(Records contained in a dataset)
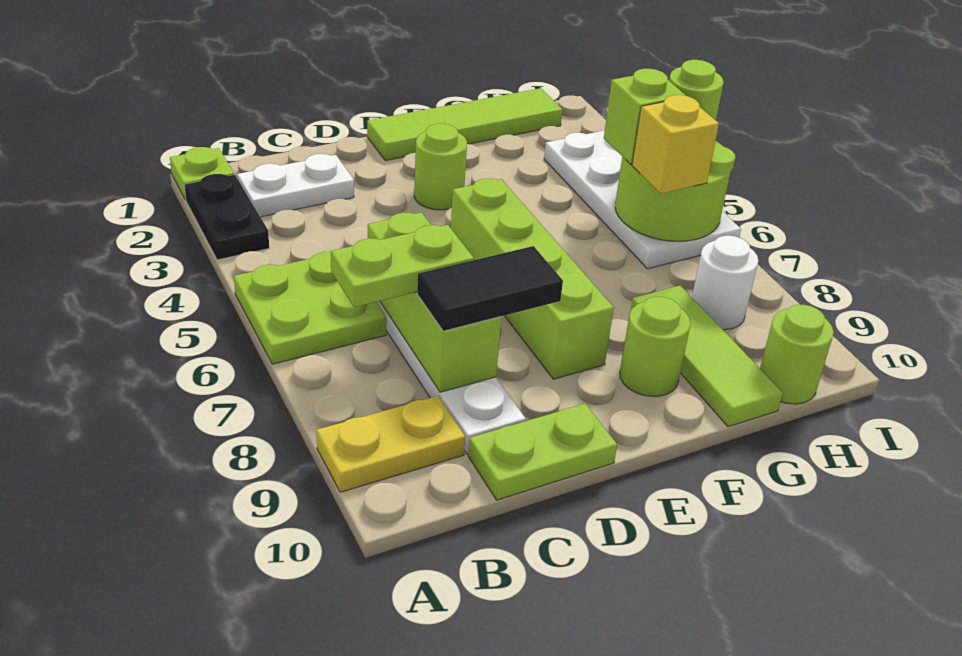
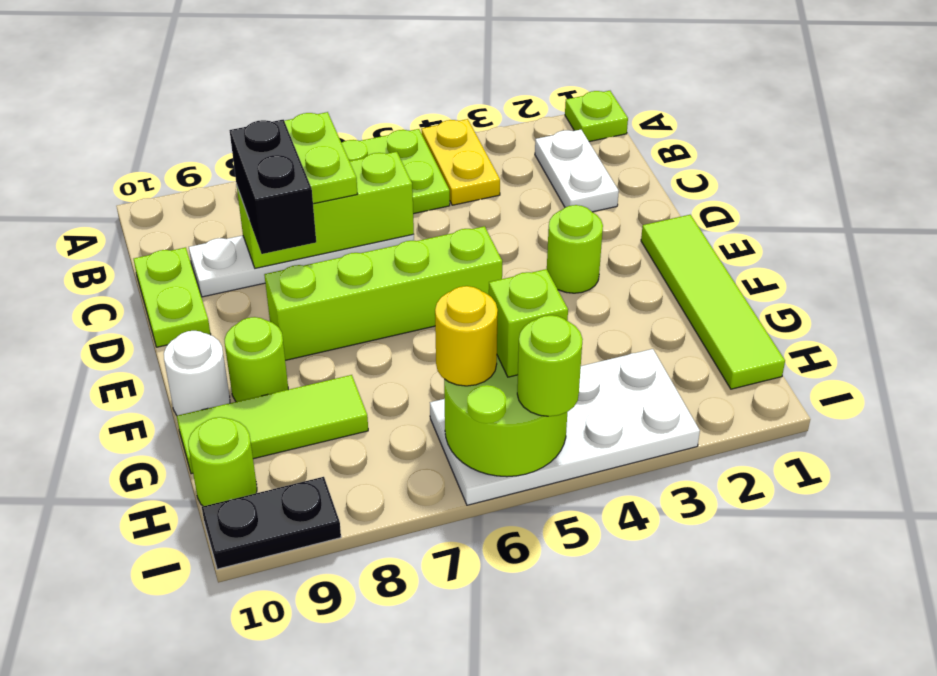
black 1x2 plate [184,174,269,260] -> black 1x2 plate moved to [202,477,341,569]
yellow 1x2 plate [316,396,465,492] -> yellow 1x2 plate moved to [421,119,500,205]
black 1x2 tile [417,246,563,331] -> black 1x2 brick [229,120,316,254]
yellow 1x1 brick [632,95,719,194] -> yellow 1x1 round brick [435,286,498,386]
white 1x1 round brick [692,236,759,330] -> white 1x1 round brick moved to [164,331,230,415]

| DESCRIPTION OF THE TASK |
Could you quote, exactly as they appear, the line containing "yellow 1x1 brick" and every line after it to the end of the records above?

| SOLUTION BELOW |
yellow 1x1 brick [632,95,719,194] -> yellow 1x1 round brick [435,286,498,386]
white 1x1 round brick [692,236,759,330] -> white 1x1 round brick moved to [164,331,230,415]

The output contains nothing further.